WORK ITEM: Please write out all of the data below exactly, without including the pictures.

::: THE DATA

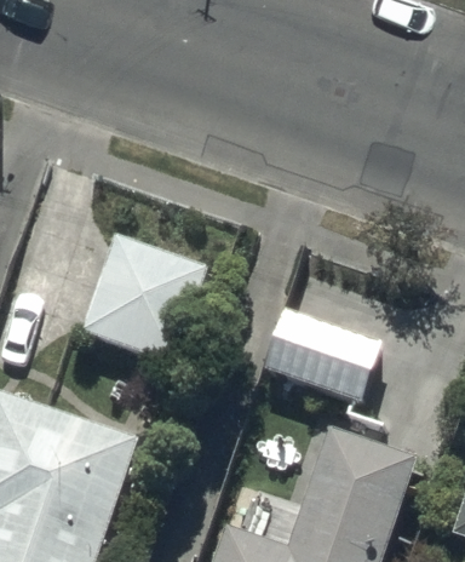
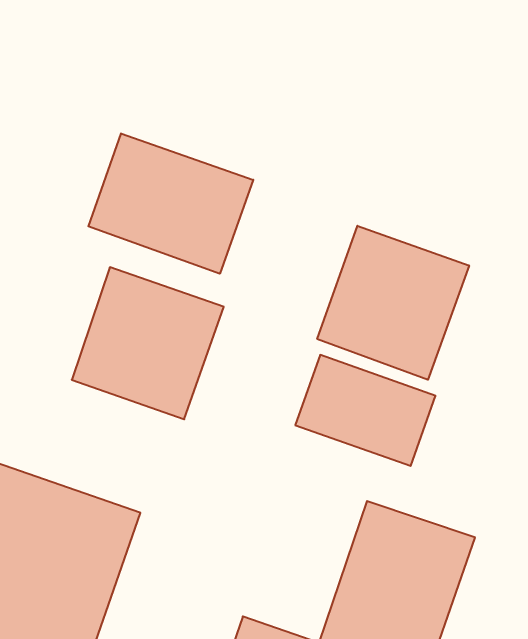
building: none -> [88,133,253,274]
building: none -> [317,226,469,380]

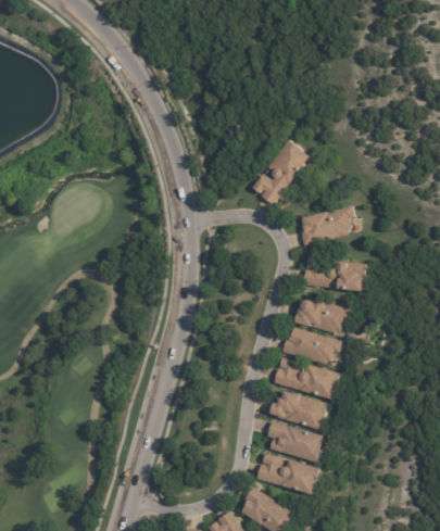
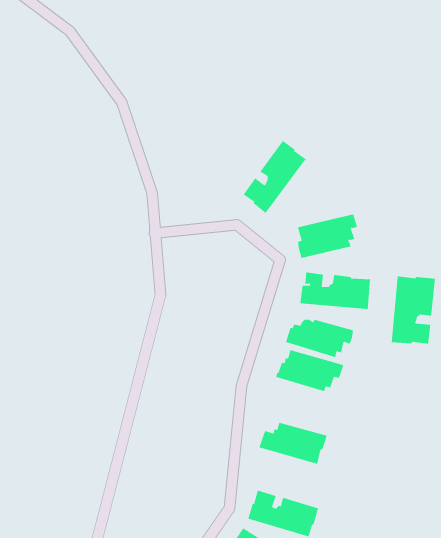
building: none -> [391,276,436,345]
building: [273,357,340,400] -> none
building: [266,421,323,463] -> none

::::::

THE COMPLETED TASK:
building: none -> [88,133,253,274]
building: none -> [317,226,469,380]

building: none -> [391,276,436,345]
building: [273,357,340,400] -> none
building: [266,421,323,463] -> none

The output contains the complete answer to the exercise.